■ Task instructions
Only the pictures are to be dropped, and the rest of the data should be copied exactly.

■ Data shown
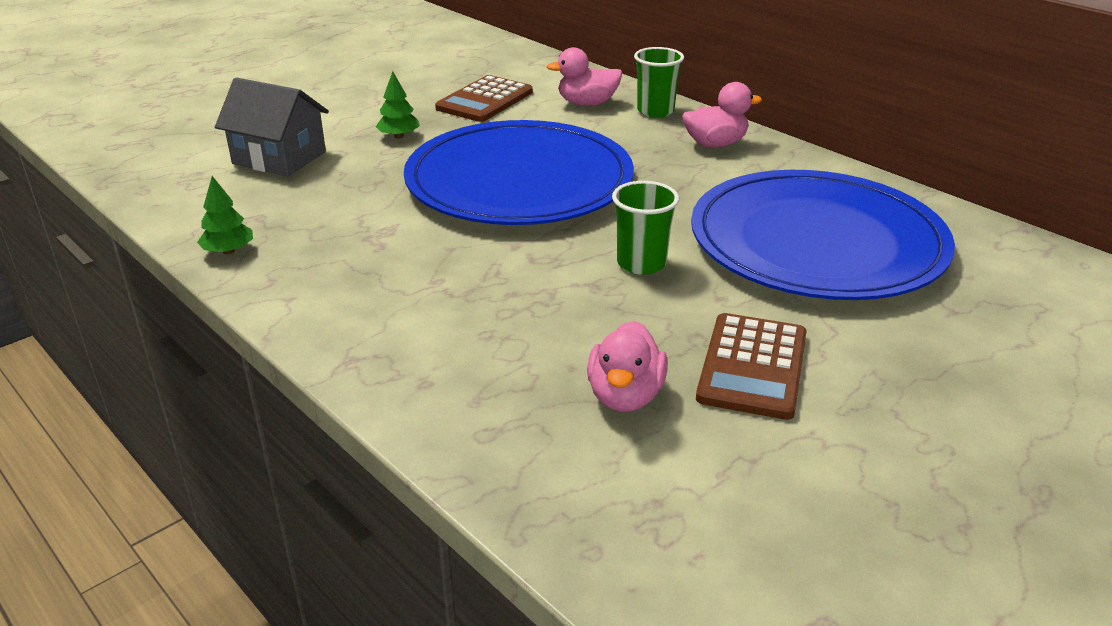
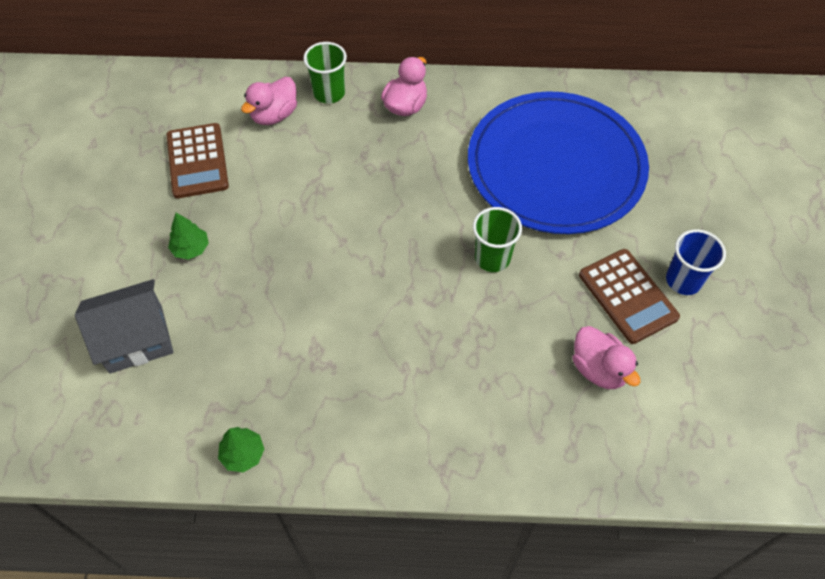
camera: 45 degrees left, 25 degrees up
(519, 181) = (334, 235): blue plate -> none
(849, 395) = (683, 280): none -> blue cup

■ Finished exercise
camera: 45 degrees left, 25 degrees up
(519, 181) = (334, 235): blue plate -> none
(849, 395) = (683, 280): none -> blue cup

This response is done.